Data in this exercise:
===============

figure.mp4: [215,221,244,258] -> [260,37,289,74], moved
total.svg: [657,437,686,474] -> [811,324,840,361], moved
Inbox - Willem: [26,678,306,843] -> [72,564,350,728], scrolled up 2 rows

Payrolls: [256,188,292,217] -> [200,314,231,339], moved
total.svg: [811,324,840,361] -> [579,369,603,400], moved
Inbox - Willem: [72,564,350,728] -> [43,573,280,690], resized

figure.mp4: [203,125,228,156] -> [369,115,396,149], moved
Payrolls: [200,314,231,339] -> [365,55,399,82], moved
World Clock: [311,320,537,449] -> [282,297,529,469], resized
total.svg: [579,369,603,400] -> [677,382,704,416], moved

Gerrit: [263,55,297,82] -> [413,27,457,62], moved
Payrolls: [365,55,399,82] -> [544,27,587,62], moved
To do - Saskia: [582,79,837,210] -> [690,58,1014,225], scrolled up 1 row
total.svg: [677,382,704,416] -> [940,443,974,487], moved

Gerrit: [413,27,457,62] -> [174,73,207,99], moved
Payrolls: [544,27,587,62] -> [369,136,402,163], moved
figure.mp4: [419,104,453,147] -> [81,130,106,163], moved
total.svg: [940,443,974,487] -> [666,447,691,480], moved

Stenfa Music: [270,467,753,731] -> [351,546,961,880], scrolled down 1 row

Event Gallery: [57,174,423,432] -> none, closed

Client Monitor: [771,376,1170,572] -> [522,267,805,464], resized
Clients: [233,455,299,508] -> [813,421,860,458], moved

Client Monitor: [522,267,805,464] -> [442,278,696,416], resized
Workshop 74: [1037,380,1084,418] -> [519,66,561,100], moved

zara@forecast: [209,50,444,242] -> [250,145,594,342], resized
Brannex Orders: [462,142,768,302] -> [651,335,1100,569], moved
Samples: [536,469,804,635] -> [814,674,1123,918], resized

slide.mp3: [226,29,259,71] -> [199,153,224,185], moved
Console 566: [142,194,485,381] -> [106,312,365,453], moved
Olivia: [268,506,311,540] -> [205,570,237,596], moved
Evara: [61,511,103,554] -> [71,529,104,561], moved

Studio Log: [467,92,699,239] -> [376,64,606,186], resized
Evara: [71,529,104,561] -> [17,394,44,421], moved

===============

Directions for this task:
Write out the material again, exactly as shown above.

Solution below:
figure.mp4: [215,221,244,258] -> [260,37,289,74], moved
total.svg: [657,437,686,474] -> [811,324,840,361], moved
Inbox - Willem: [26,678,306,843] -> [72,564,350,728], scrolled up 2 rows

Payrolls: [256,188,292,217] -> [200,314,231,339], moved
total.svg: [811,324,840,361] -> [579,369,603,400], moved
Inbox - Willem: [72,564,350,728] -> [43,573,280,690], resized

figure.mp4: [203,125,228,156] -> [369,115,396,149], moved
Payrolls: [200,314,231,339] -> [365,55,399,82], moved
World Clock: [311,320,537,449] -> [282,297,529,469], resized
total.svg: [579,369,603,400] -> [677,382,704,416], moved

Gerrit: [263,55,297,82] -> [413,27,457,62], moved
Payrolls: [365,55,399,82] -> [544,27,587,62], moved
To do - Saskia: [582,79,837,210] -> [690,58,1014,225], scrolled up 1 row
total.svg: [677,382,704,416] -> [940,443,974,487], moved

Gerrit: [413,27,457,62] -> [174,73,207,99], moved
Payrolls: [544,27,587,62] -> [369,136,402,163], moved
figure.mp4: [419,104,453,147] -> [81,130,106,163], moved
total.svg: [940,443,974,487] -> [666,447,691,480], moved

Stenfa Music: [270,467,753,731] -> [351,546,961,880], scrolled down 1 row

Event Gallery: [57,174,423,432] -> none, closed

Client Monitor: [771,376,1170,572] -> [522,267,805,464], resized
Clients: [233,455,299,508] -> [813,421,860,458], moved

Client Monitor: [522,267,805,464] -> [442,278,696,416], resized
Workshop 74: [1037,380,1084,418] -> [519,66,561,100], moved

zara@forecast: [209,50,444,242] -> [250,145,594,342], resized
Brannex Orders: [462,142,768,302] -> [651,335,1100,569], moved
Samples: [536,469,804,635] -> [814,674,1123,918], resized

slide.mp3: [226,29,259,71] -> [199,153,224,185], moved
Console 566: [142,194,485,381] -> [106,312,365,453], moved
Olivia: [268,506,311,540] -> [205,570,237,596], moved
Evara: [61,511,103,554] -> [71,529,104,561], moved

Studio Log: [467,92,699,239] -> [376,64,606,186], resized
Evara: [71,529,104,561] -> [17,394,44,421], moved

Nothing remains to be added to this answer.